#### WORK TO COMPLETE
Below is a listing; write it out exactly and drop any images from it.

#### INFORMATION PROVIDED
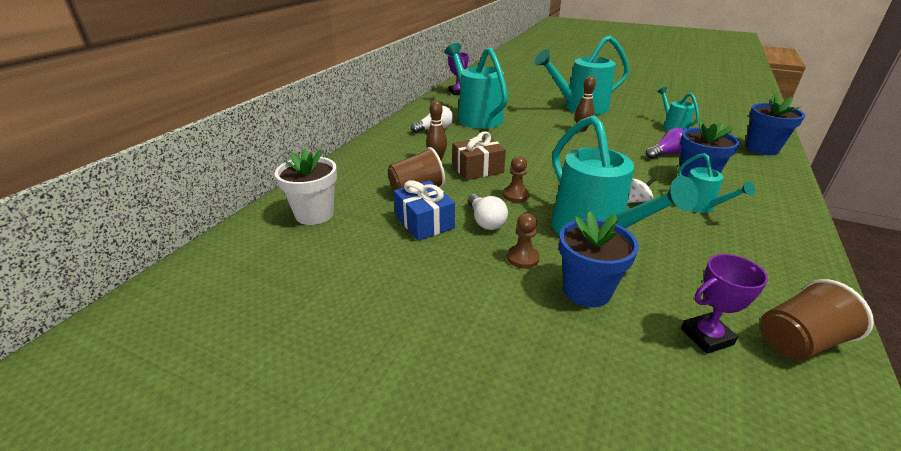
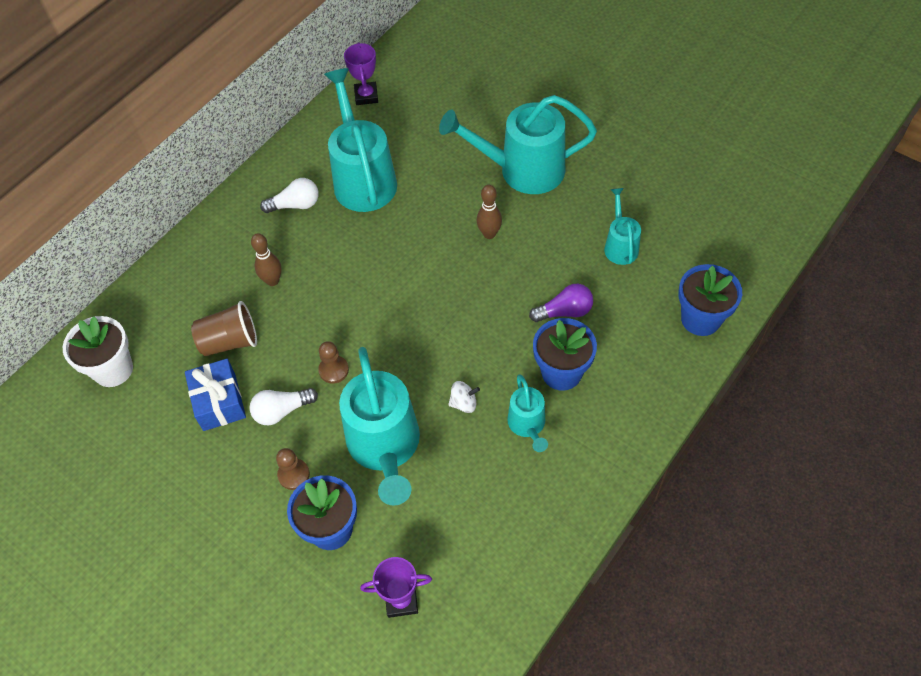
camera: 15 degrees right, 25 degrees up
(478, 169) = (313, 310): brown gift -> none
(485, 221) = (282, 411): white light bulb -> white light bulb turned 75 degrees clockwise
(799, 341) = (475, 621): brown cup -> none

#### OUTPUT BELOW
camera: 15 degrees right, 25 degrees up
(478, 169) = (313, 310): brown gift -> none
(485, 221) = (282, 411): white light bulb -> white light bulb turned 75 degrees clockwise
(799, 341) = (475, 621): brown cup -> none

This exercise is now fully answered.